What to produce :: Whenever "pink" appears in a line, please copy that line from the data.

╔══

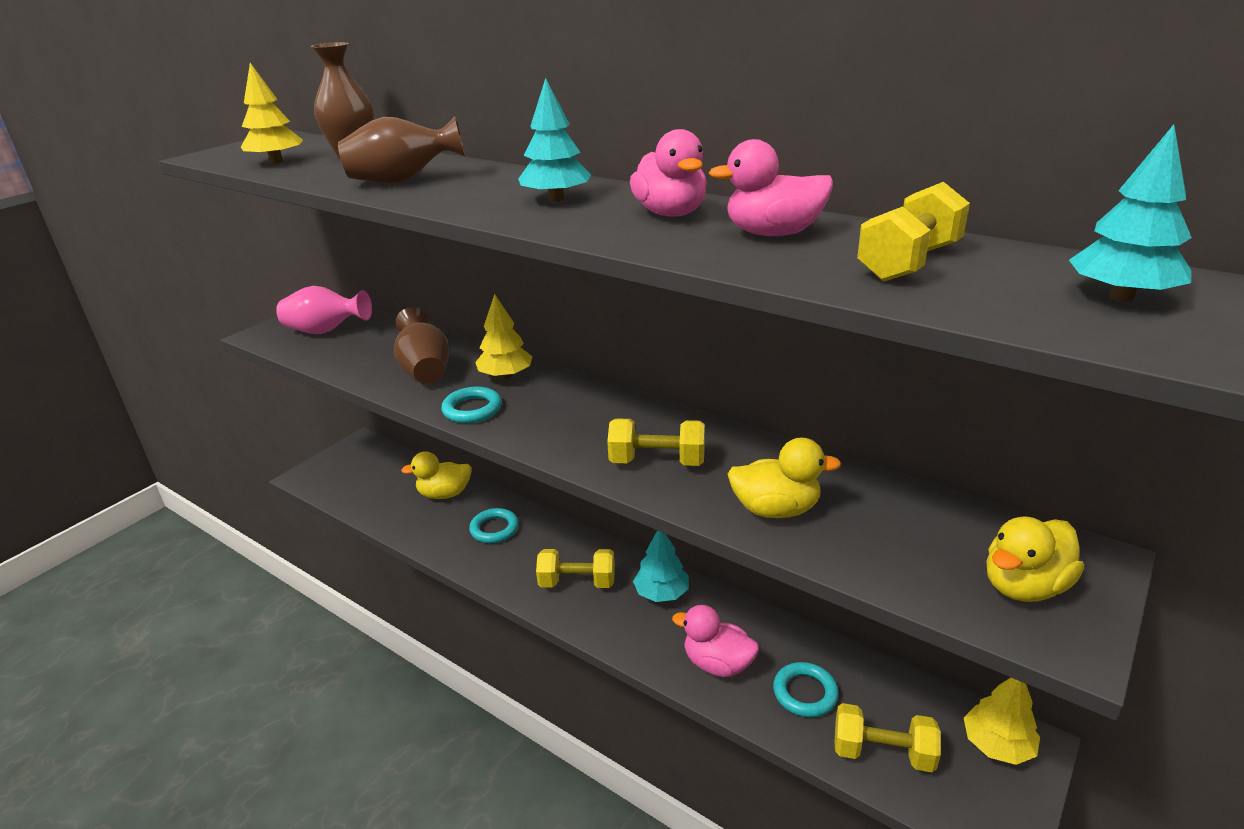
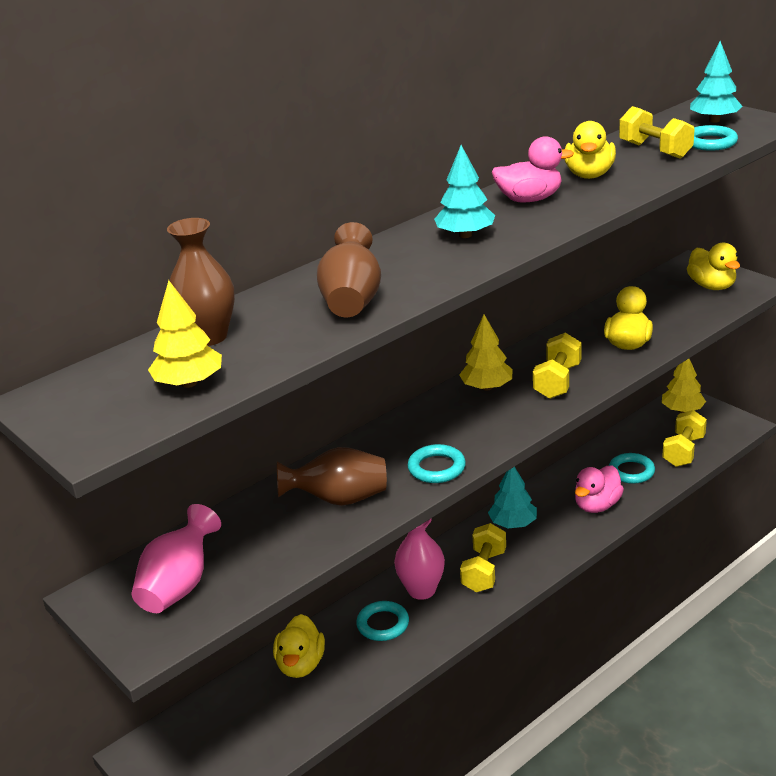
camera: 75 degrees left, 0 degrees up
(505, 376) = (379, 449): yellow tree -> yellow tree (487, 387)
(543, 544) = (421, 590): none -> pink vase
(773, 234) = (589, 175): pink duck -> yellow duck
(987, 299) = (710, 142): none -> turquoise ring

╚══

Solution below ::
(543, 544) = (421, 590): none -> pink vase
(773, 234) = (589, 175): pink duck -> yellow duck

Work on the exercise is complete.